Directions
Line filter on the word "blue": copy each matching line from the entries.

Data below:

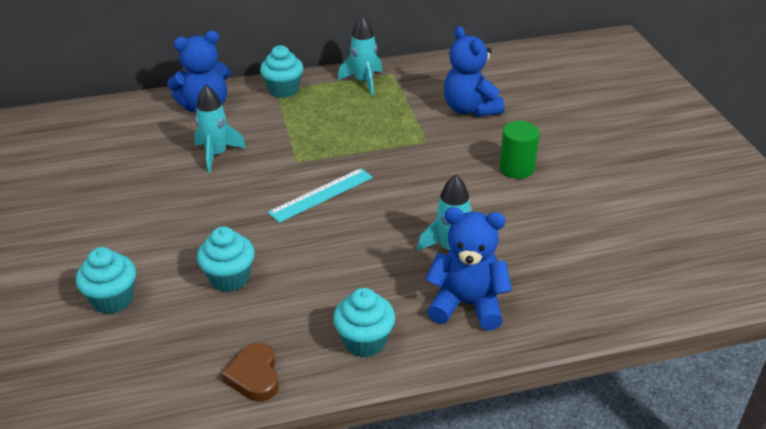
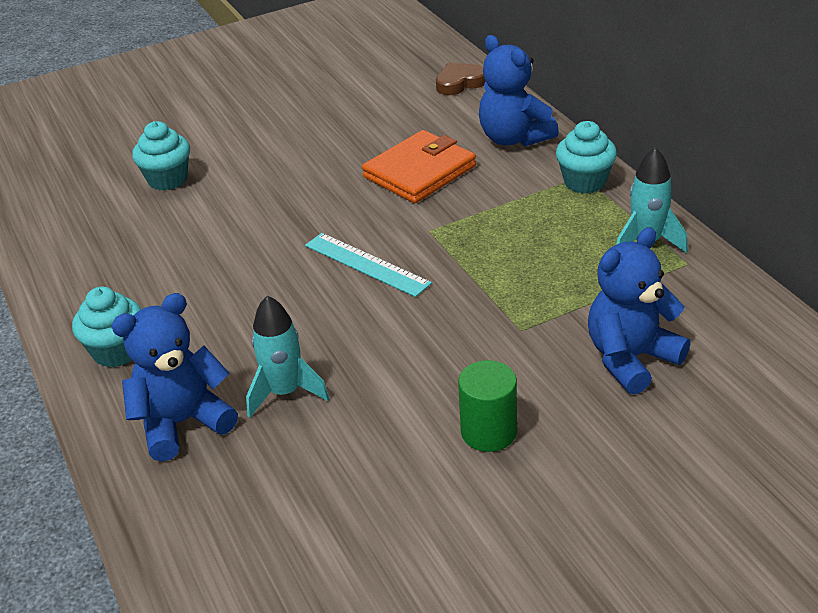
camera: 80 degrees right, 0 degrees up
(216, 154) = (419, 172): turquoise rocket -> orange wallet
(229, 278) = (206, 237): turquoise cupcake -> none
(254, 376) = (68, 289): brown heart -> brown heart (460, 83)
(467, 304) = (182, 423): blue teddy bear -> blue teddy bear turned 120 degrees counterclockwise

End of Data.
Data below:

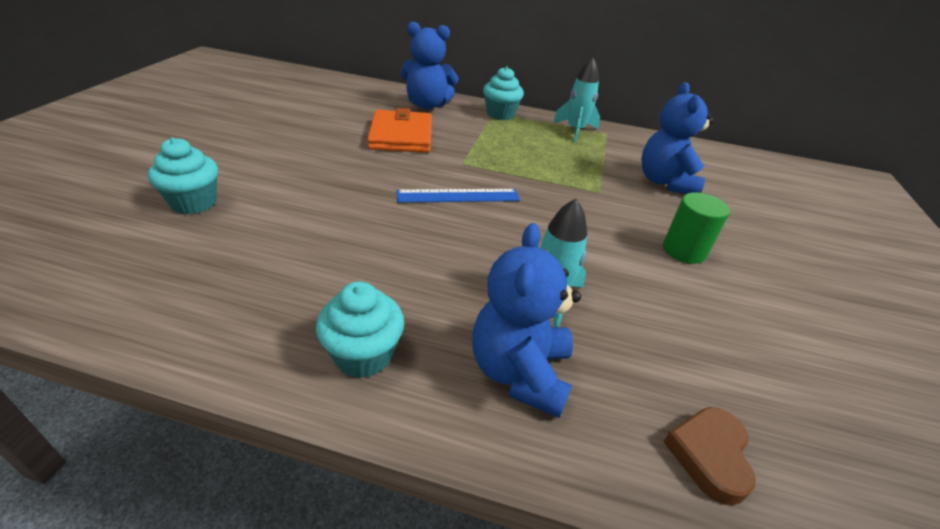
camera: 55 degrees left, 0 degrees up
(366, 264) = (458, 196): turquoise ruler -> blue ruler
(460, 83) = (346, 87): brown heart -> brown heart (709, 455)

End of Data.

Exercise response
(467, 304) = (182, 423): blue teddy bear -> blue teddy bear turned 120 degrees counterclockwise
(366, 264) = (458, 196): turquoise ruler -> blue ruler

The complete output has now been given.